## Task description
How many lines in the listing contain the word "sartén"? Reply with the number alone.

## Records
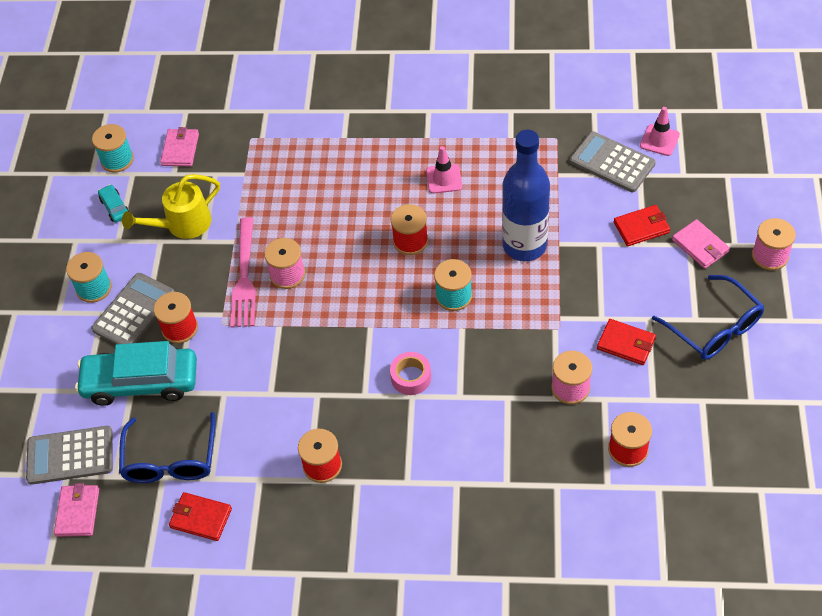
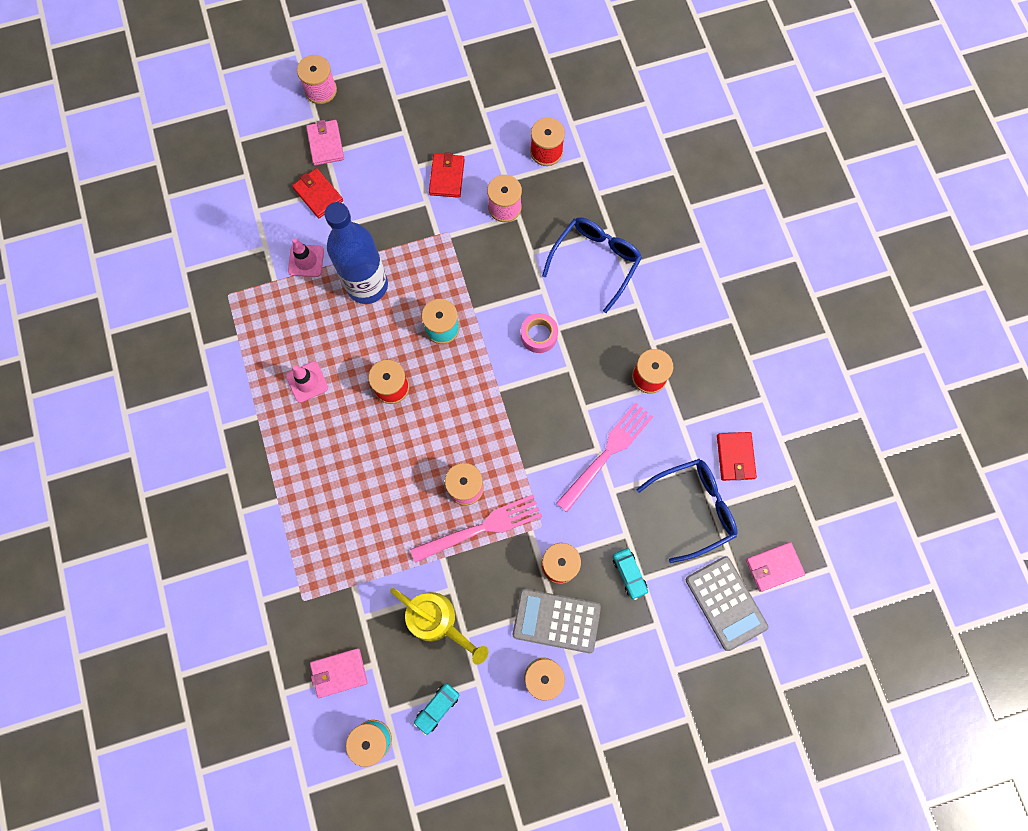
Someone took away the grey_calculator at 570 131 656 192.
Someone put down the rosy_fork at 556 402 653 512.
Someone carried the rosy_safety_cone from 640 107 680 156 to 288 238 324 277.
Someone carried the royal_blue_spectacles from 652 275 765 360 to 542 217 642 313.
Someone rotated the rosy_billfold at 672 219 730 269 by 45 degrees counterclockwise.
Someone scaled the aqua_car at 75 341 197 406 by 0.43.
...
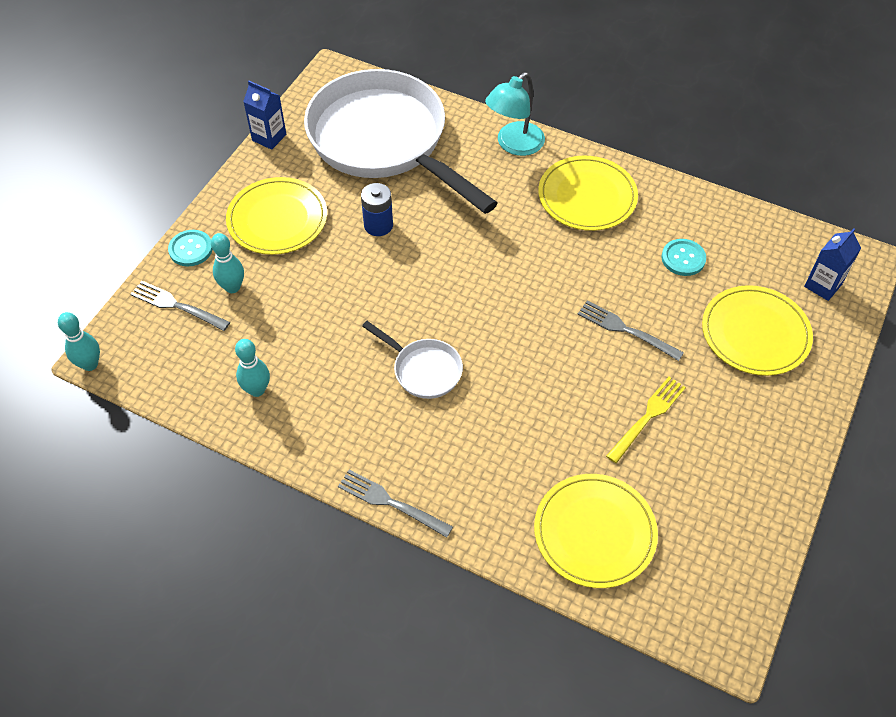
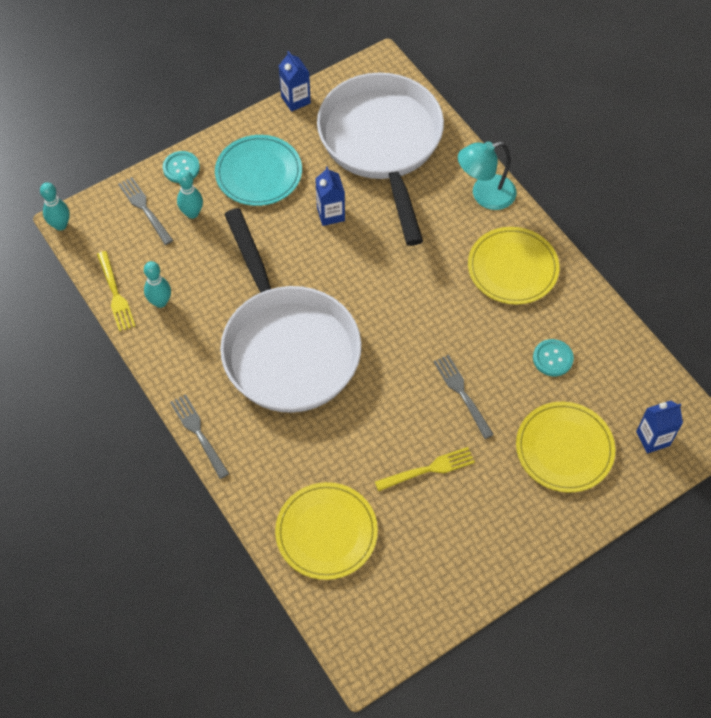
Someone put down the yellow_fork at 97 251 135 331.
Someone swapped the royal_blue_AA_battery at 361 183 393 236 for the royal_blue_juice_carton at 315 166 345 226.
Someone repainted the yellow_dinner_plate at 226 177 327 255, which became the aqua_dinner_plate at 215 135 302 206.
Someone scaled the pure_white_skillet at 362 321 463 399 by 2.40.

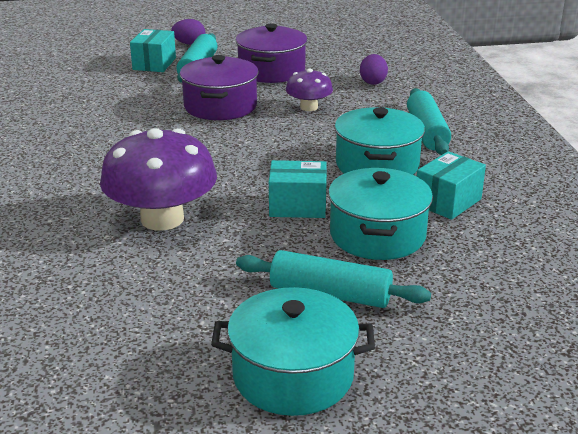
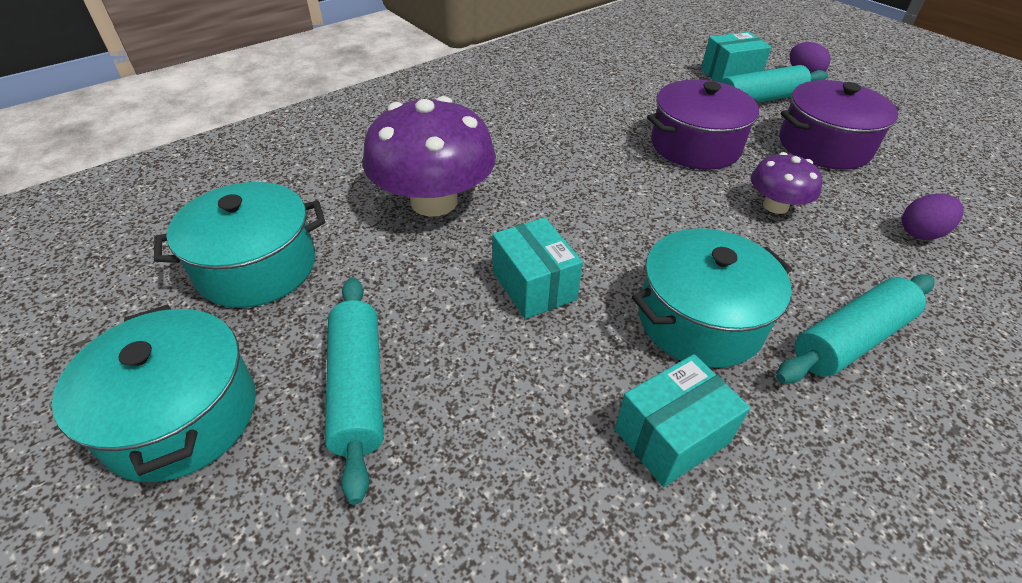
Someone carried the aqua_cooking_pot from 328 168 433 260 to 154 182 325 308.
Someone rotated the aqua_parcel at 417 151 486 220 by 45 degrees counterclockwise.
...
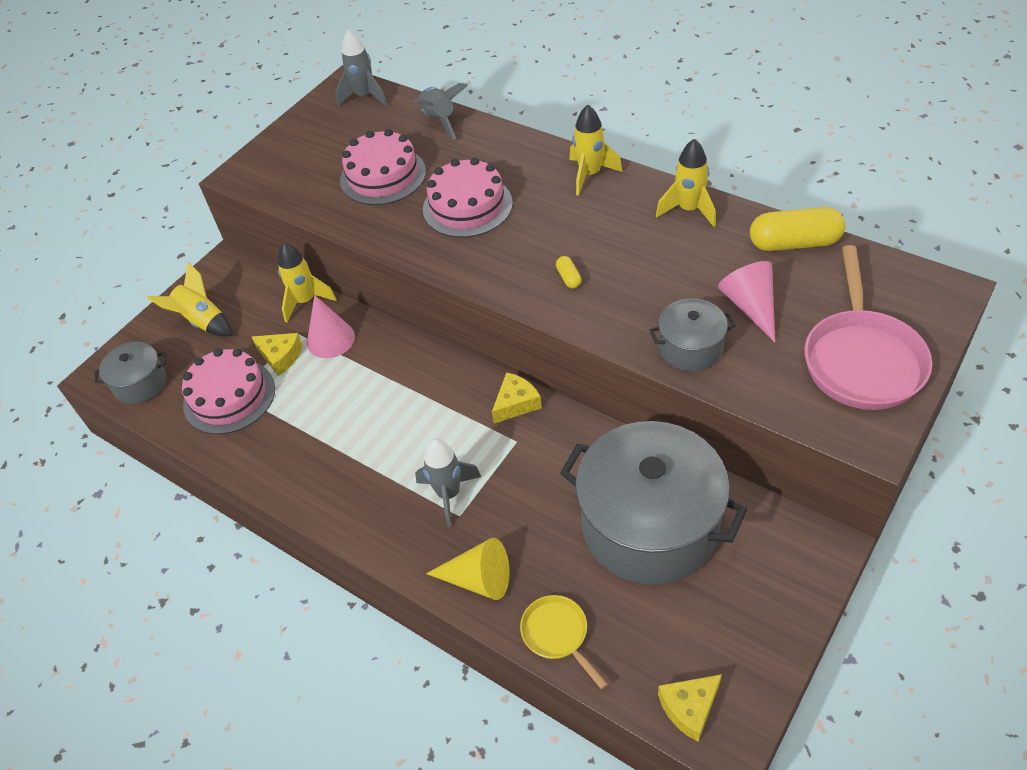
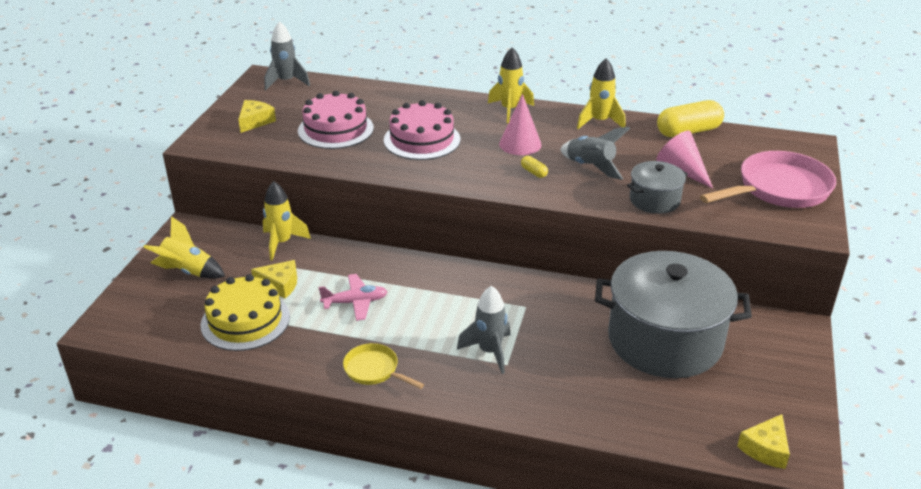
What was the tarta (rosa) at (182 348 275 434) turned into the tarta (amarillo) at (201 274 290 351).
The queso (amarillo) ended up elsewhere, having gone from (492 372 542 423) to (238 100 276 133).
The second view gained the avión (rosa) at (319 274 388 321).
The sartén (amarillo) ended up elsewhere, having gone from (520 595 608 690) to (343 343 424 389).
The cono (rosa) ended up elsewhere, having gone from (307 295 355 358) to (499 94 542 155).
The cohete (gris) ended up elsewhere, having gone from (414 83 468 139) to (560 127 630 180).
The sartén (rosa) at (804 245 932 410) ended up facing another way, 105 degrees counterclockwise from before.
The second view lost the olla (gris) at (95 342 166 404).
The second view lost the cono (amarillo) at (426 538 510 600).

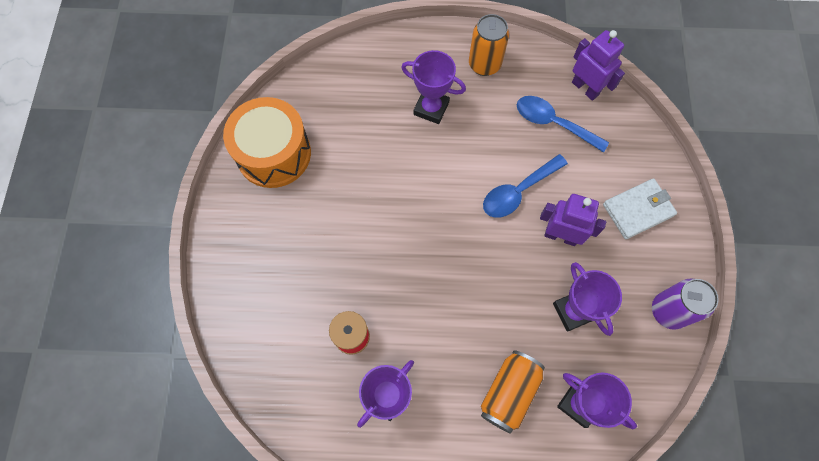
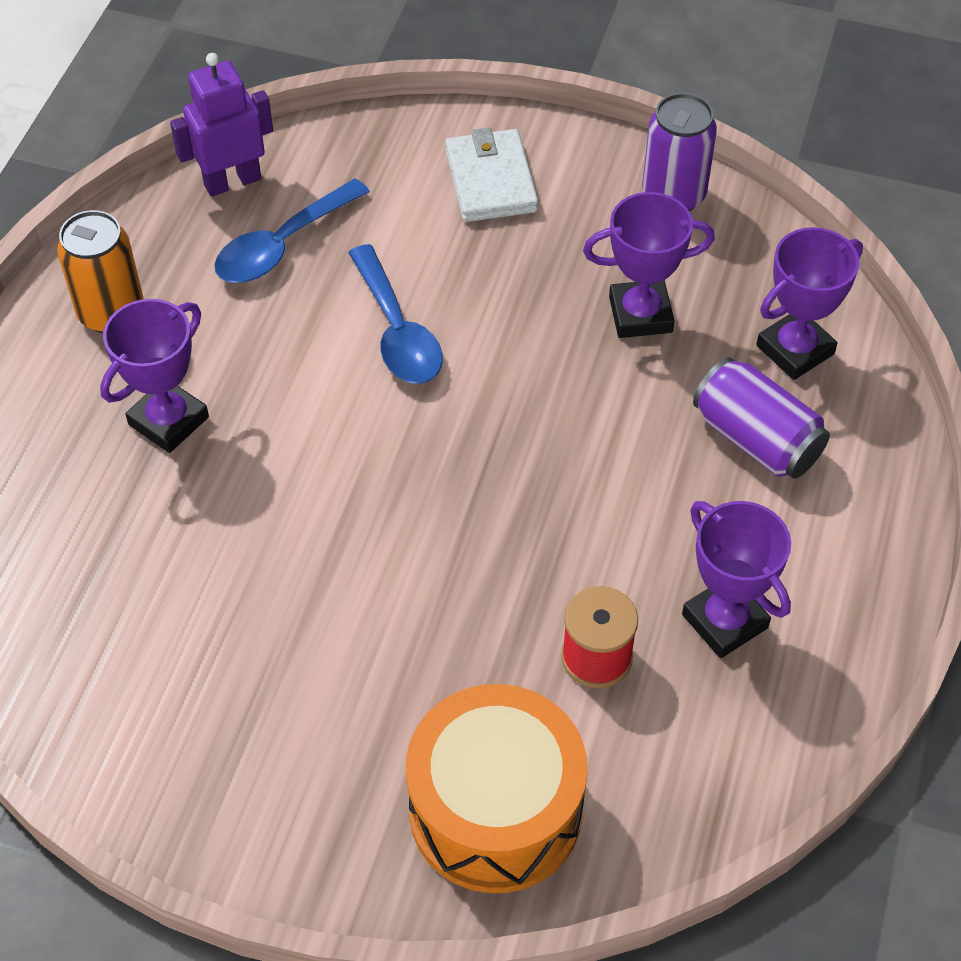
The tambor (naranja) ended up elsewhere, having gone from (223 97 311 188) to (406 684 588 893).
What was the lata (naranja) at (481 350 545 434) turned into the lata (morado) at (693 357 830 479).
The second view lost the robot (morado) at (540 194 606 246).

## Solution for this task
2